* _Input for this task_:
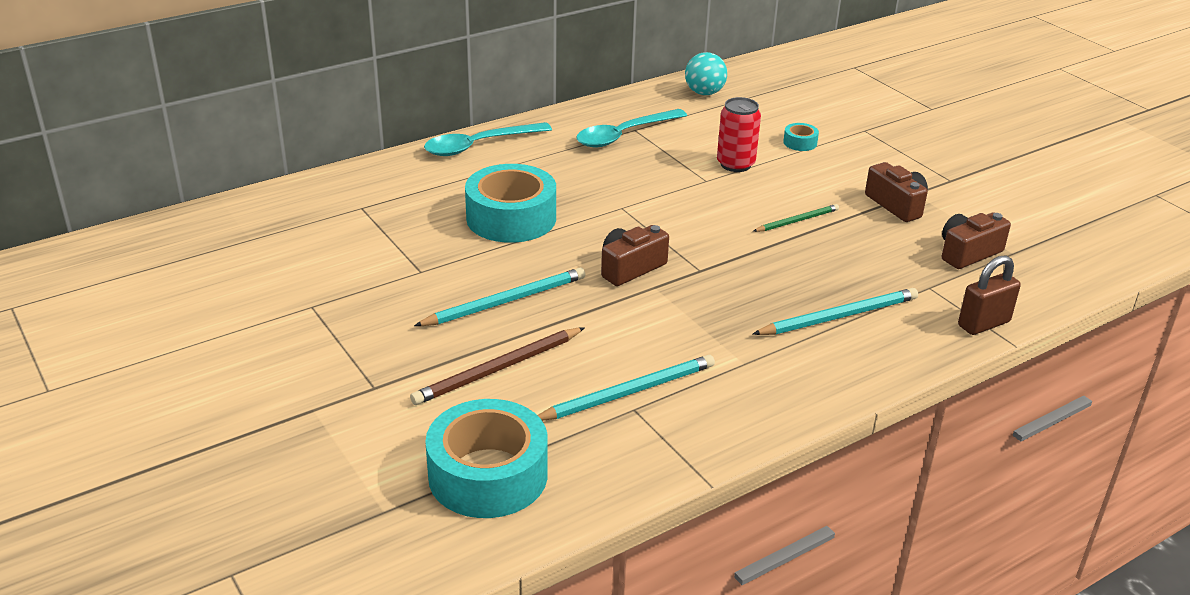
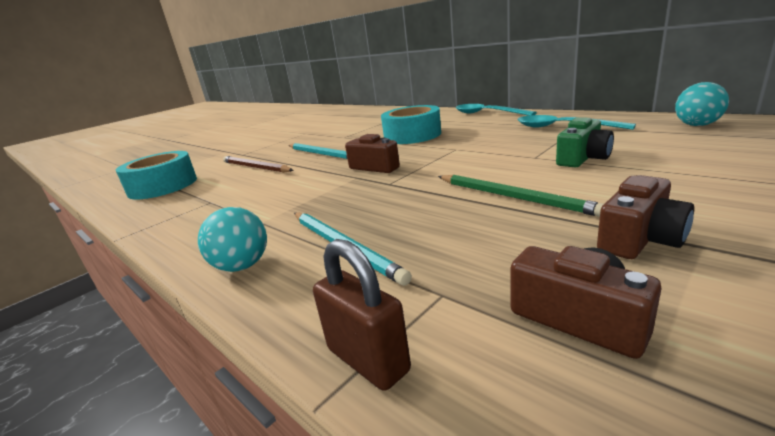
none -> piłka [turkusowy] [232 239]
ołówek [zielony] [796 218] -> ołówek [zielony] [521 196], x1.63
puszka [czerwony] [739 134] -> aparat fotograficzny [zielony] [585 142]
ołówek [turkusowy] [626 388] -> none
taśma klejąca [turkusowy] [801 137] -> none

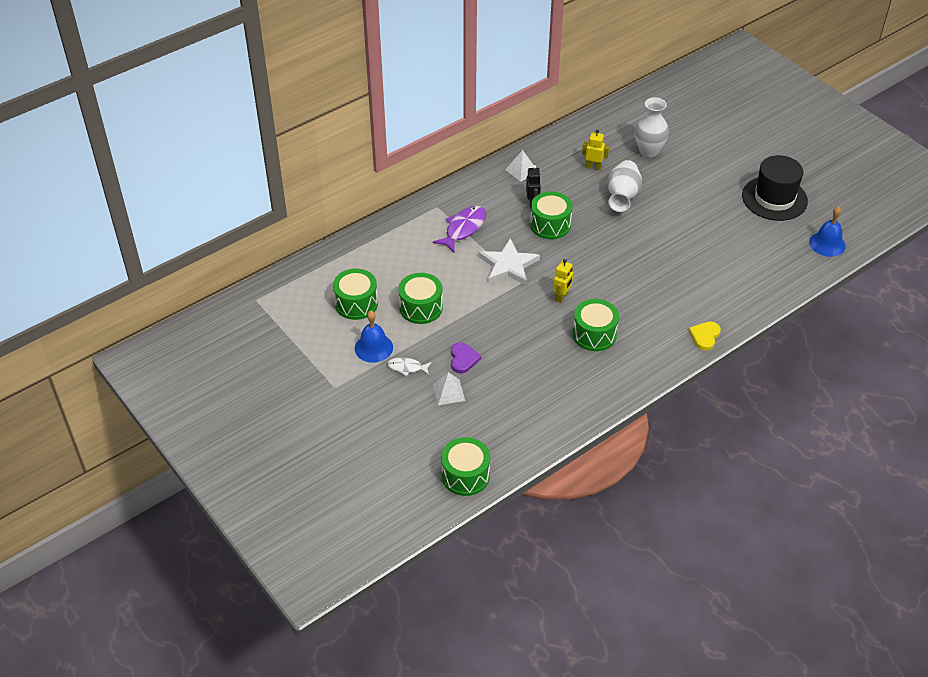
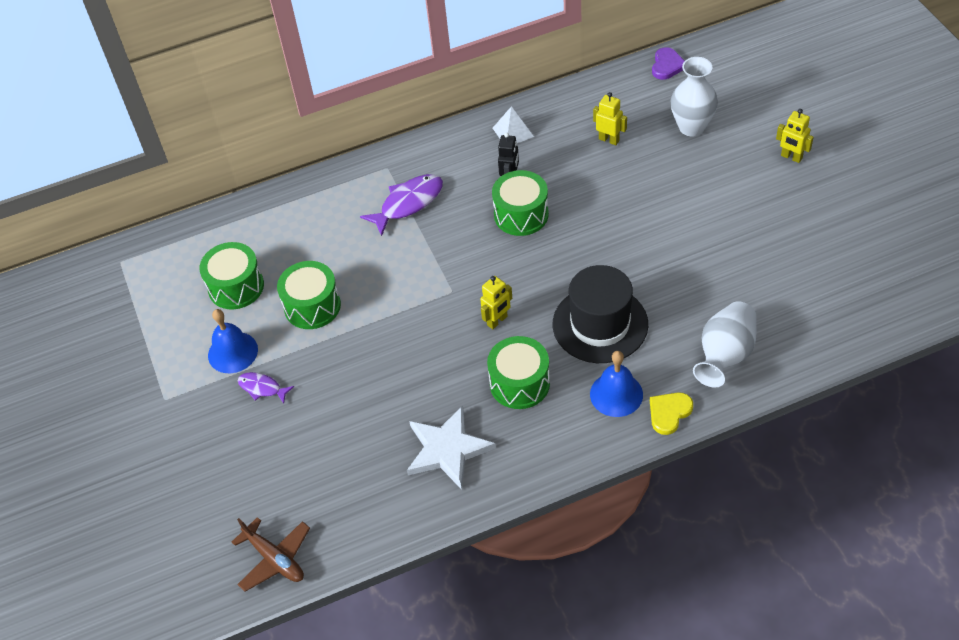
bęben [zielony] [466 466] -> samolot [brązowy] [271 554]
ryba [biały] [409 366] -> ryba [fioletowy] [266 388]
gwiazda [biały] [509 261] -> gwiazda [biały] [451 447], shifted
kapelusz [czarny] [775 188] -> kapelusz [czarny] [600 314], shifted
dzwonek [niebieski] [827 231] -> dzwonek [niebieski] [616 384], shifted
serce [fioletowy] [466 357] -> serce [fioletowy] [668 63], shifted
wazon [biały] [624 186] -> wazon [biały] [724 344], shifted
none -> robot [żółty] [795 136]
piramida [biały] [449 388] -> none

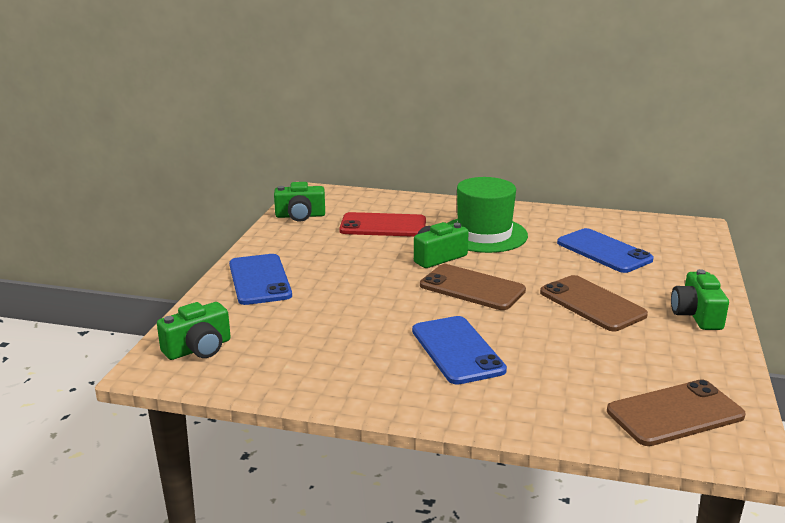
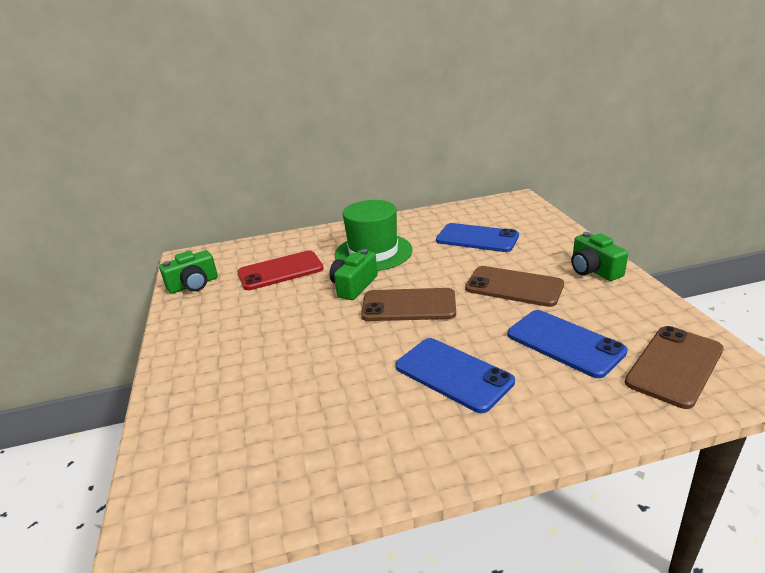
telefon [niebieski] [260 279] -> telefon [niebieski] [567 344], shifted
aparat fotograficzny [zielony] [194 331] -> none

* _What is required_: Using the records above, select and copy every line that has the word "ołówek".

* _Solution for this problem_:
ołówek [zielony] [796 218] -> ołówek [zielony] [521 196], x1.63
ołówek [turkusowy] [626 388] -> none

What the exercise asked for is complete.